= Beginning of Section =
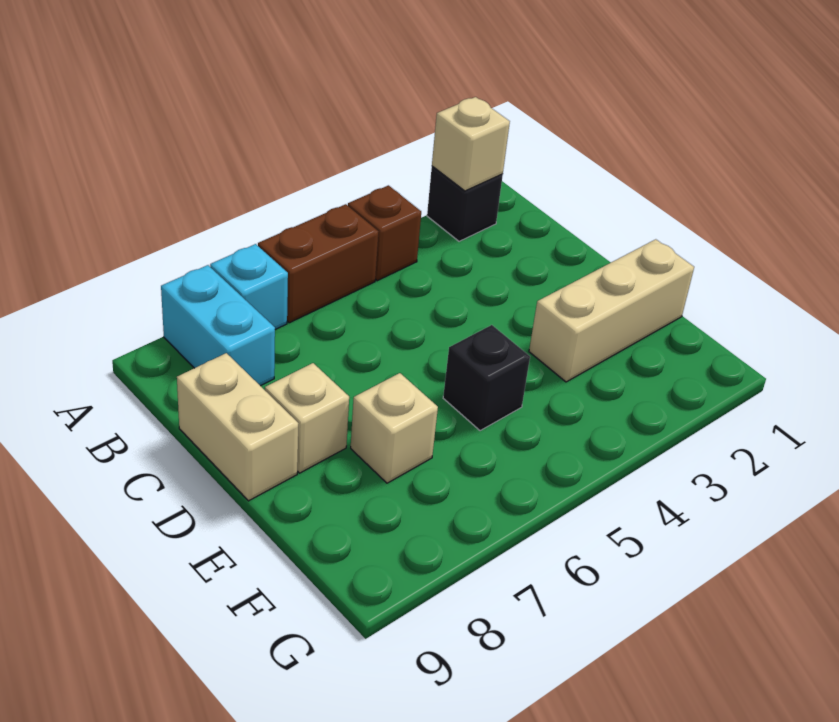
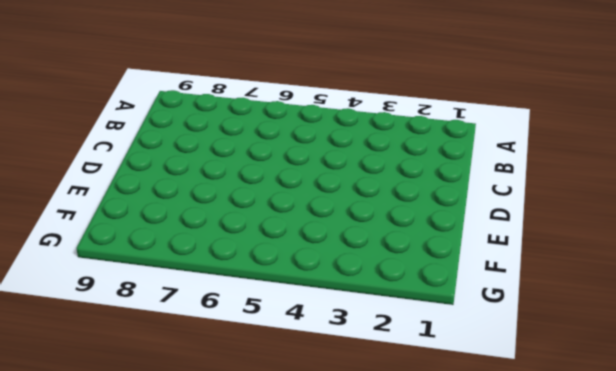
none -> black 1x1 brick [427,166,503,241]
none -> brown 1x1 brick [348,185,421,281]

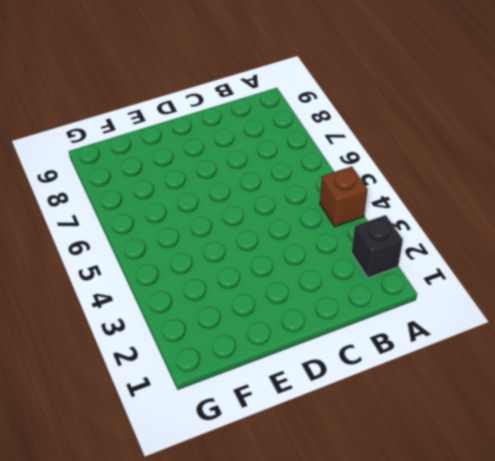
none -> brown 1x2 brick [258,204,379,323]
none -> cyan 1x1 brick [210,244,288,330]

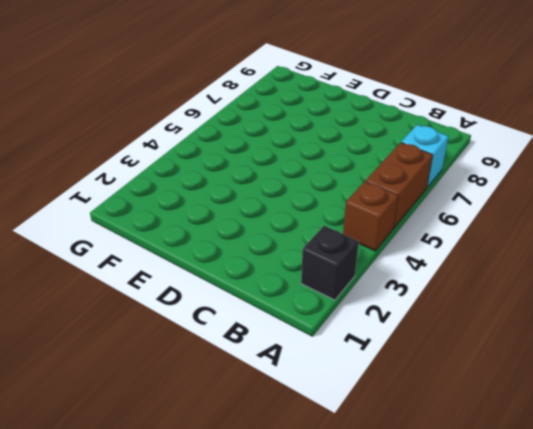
none -> cyan 1x2 brick [161,265,275,386]
none -> tan 1x2 brick [177,353,299,501]

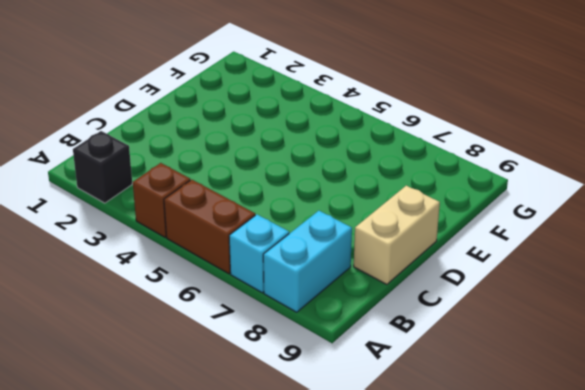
none -> tan 1x1 brick [265,363,349,473]
none -> tan 1x3 brick [529,239,694,382]

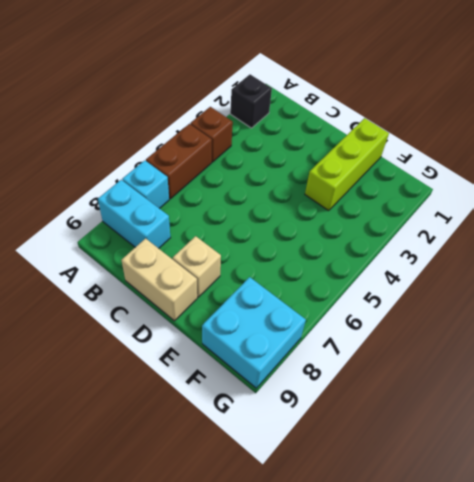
lime 1x3 brick [305,118,389,211] -> tan 1x3 brick [529,239,694,382]
cyan 2x2 brick [202,277,306,388] -> none
none -> black 1x1 brick [443,325,530,431]
none -> tan 1x1 brick [351,373,438,483]

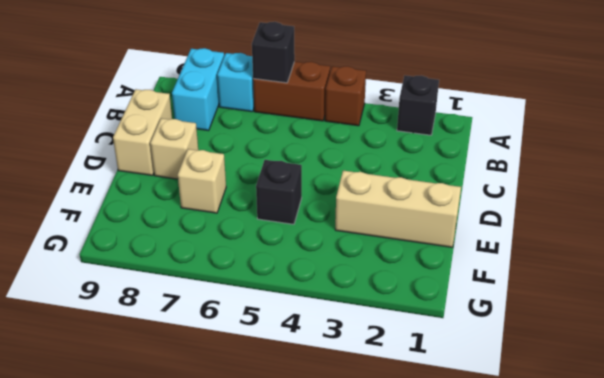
black 1x1 brick [252,22,295,83] -> none
none -> tan 1x1 brick [432,97,510,191]

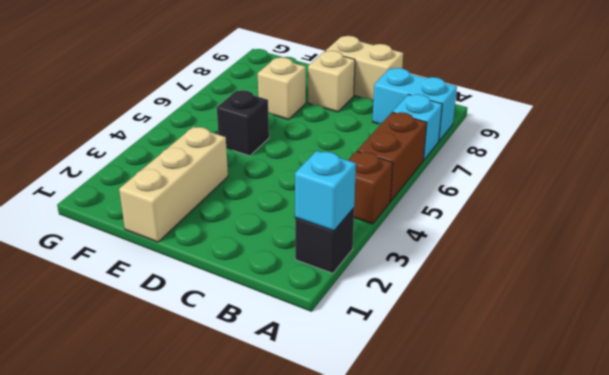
cyan 1x1 brick [295,151,356,231] -> tan 1x1 brick [432,97,510,191]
= End of Section =
> Task directions
Each line from the one containing "black 1x1 brick [252,22,295,83] -> none" through the last line of the listing is to be given again exactly, with no pictures and no other lines.

> Solution for this task
black 1x1 brick [252,22,295,83] -> none
none -> tan 1x1 brick [432,97,510,191]

cyan 1x1 brick [295,151,356,231] -> tan 1x1 brick [432,97,510,191]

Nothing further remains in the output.